[Assignment]
The reply should give back every entry exactly as written.

[Data supplied]
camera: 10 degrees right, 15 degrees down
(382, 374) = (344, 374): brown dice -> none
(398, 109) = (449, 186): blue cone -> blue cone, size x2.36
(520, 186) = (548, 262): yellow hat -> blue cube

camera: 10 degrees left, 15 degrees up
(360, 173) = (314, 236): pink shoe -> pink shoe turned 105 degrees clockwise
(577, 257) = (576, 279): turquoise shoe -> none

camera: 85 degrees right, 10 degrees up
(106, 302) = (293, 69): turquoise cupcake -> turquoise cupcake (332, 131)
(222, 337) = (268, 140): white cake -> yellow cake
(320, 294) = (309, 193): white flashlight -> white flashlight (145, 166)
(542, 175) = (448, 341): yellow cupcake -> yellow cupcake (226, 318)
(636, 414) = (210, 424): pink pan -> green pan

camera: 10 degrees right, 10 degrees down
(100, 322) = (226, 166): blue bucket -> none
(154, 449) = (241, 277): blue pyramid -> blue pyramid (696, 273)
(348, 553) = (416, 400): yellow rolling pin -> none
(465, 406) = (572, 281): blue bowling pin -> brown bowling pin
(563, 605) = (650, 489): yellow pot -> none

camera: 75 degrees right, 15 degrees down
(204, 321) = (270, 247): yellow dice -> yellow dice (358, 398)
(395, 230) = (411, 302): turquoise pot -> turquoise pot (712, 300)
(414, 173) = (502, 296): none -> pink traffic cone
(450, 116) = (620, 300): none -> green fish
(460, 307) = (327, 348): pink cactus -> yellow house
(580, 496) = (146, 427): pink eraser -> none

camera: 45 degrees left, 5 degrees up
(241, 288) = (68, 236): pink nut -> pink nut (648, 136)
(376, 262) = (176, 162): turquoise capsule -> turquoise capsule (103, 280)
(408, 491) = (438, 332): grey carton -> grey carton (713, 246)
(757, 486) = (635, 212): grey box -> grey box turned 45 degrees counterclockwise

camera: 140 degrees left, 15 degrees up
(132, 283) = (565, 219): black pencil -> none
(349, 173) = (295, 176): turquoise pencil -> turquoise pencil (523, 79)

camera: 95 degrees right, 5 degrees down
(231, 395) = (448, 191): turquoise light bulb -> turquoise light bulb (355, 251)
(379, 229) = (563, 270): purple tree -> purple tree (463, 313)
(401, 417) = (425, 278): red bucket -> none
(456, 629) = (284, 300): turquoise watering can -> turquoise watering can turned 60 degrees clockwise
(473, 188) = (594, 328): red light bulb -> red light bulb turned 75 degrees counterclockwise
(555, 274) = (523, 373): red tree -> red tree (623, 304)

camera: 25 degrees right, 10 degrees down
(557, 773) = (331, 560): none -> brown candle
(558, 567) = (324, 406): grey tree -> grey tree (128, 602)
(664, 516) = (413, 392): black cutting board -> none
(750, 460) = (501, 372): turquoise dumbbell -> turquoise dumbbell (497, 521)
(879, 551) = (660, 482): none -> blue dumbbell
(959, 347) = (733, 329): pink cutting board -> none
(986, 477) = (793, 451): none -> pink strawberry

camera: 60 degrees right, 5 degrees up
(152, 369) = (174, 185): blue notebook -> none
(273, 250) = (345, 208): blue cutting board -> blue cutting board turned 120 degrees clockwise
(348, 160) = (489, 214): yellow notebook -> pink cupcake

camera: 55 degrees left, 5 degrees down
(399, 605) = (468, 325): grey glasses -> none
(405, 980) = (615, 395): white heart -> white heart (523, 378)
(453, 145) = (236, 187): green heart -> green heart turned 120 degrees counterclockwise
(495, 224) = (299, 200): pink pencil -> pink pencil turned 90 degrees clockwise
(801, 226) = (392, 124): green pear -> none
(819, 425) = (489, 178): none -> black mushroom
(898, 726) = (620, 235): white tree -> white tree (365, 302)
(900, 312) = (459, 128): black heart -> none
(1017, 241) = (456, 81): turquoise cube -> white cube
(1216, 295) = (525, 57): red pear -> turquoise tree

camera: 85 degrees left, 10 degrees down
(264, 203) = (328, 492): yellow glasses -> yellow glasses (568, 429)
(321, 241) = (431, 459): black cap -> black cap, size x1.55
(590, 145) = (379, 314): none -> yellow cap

[Reply]
camera: 10 degrees right, 15 degrees down
(382, 374) = (344, 374): brown dice -> none
(398, 109) = (449, 186): blue cone -> blue cone, size x2.36
(520, 186) = (548, 262): yellow hat -> blue cube

camera: 10 degrees left, 15 degrees up
(360, 173) = (314, 236): pink shoe -> pink shoe turned 105 degrees clockwise
(577, 257) = (576, 279): turquoise shoe -> none

camera: 85 degrees right, 10 degrees up
(106, 302) = (293, 69): turquoise cupcake -> turquoise cupcake (332, 131)
(222, 337) = (268, 140): white cake -> yellow cake
(320, 294) = (309, 193): white flashlight -> white flashlight (145, 166)
(542, 175) = (448, 341): yellow cupcake -> yellow cupcake (226, 318)
(636, 414) = (210, 424): pink pan -> green pan

camera: 10 degrees right, 10 degrees down
(100, 322) = (226, 166): blue bucket -> none
(154, 449) = (241, 277): blue pyramid -> blue pyramid (696, 273)
(348, 553) = (416, 400): yellow rolling pin -> none
(465, 406) = (572, 281): blue bowling pin -> brown bowling pin
(563, 605) = (650, 489): yellow pot -> none

camera: 75 degrees right, 15 degrees down
(204, 321) = (270, 247): yellow dice -> yellow dice (358, 398)
(395, 230) = (411, 302): turquoise pot -> turquoise pot (712, 300)
(414, 173) = (502, 296): none -> pink traffic cone
(450, 116) = (620, 300): none -> green fish
(460, 307) = (327, 348): pink cactus -> yellow house
(580, 496) = (146, 427): pink eraser -> none

camera: 45 degrees left, 5 degrees up
(241, 288) = (68, 236): pink nut -> pink nut (648, 136)
(376, 262) = (176, 162): turquoise capsule -> turquoise capsule (103, 280)
(408, 491) = (438, 332): grey carton -> grey carton (713, 246)
(757, 486) = (635, 212): grey box -> grey box turned 45 degrees counterclockwise

camera: 140 degrees left, 15 degrees up
(132, 283) = (565, 219): black pencil -> none
(349, 173) = (295, 176): turquoise pencil -> turquoise pencil (523, 79)

camera: 95 degrees right, 5 degrees down
(231, 395) = (448, 191): turquoise light bulb -> turquoise light bulb (355, 251)
(379, 229) = (563, 270): purple tree -> purple tree (463, 313)
(401, 417) = (425, 278): red bucket -> none
(456, 629) = (284, 300): turquoise watering can -> turquoise watering can turned 60 degrees clockwise
(473, 188) = (594, 328): red light bulb -> red light bulb turned 75 degrees counterclockwise
(555, 274) = (523, 373): red tree -> red tree (623, 304)

camera: 25 degrees right, 10 degrees down
(557, 773) = (331, 560): none -> brown candle
(558, 567) = (324, 406): grey tree -> grey tree (128, 602)
(664, 516) = (413, 392): black cutting board -> none
(750, 460) = (501, 372): turquoise dumbbell -> turquoise dumbbell (497, 521)
(879, 551) = (660, 482): none -> blue dumbbell
(959, 347) = (733, 329): pink cutting board -> none
(986, 477) = (793, 451): none -> pink strawberry

camera: 60 degrees right, 5 degrees up
(152, 369) = (174, 185): blue notebook -> none
(273, 250) = (345, 208): blue cutting board -> blue cutting board turned 120 degrees clockwise
(348, 160) = (489, 214): yellow notebook -> pink cupcake

camera: 55 degrees left, 5 degrees down
(399, 605) = (468, 325): grey glasses -> none
(405, 980) = (615, 395): white heart -> white heart (523, 378)
(453, 145) = (236, 187): green heart -> green heart turned 120 degrees counterclockwise
(495, 224) = (299, 200): pink pencil -> pink pencil turned 90 degrees clockwise
(801, 226) = (392, 124): green pear -> none
(819, 425) = (489, 178): none -> black mushroom
(898, 726) = (620, 235): white tree -> white tree (365, 302)
(900, 312) = (459, 128): black heart -> none
(1017, 241) = (456, 81): turquoise cube -> white cube
(1216, 295) = (525, 57): red pear -> turquoise tree

camera: 85 degrees left, 10 degrees down
(264, 203) = (328, 492): yellow glasses -> yellow glasses (568, 429)
(321, 241) = (431, 459): black cap -> black cap, size x1.55
(590, 145) = (379, 314): none -> yellow cap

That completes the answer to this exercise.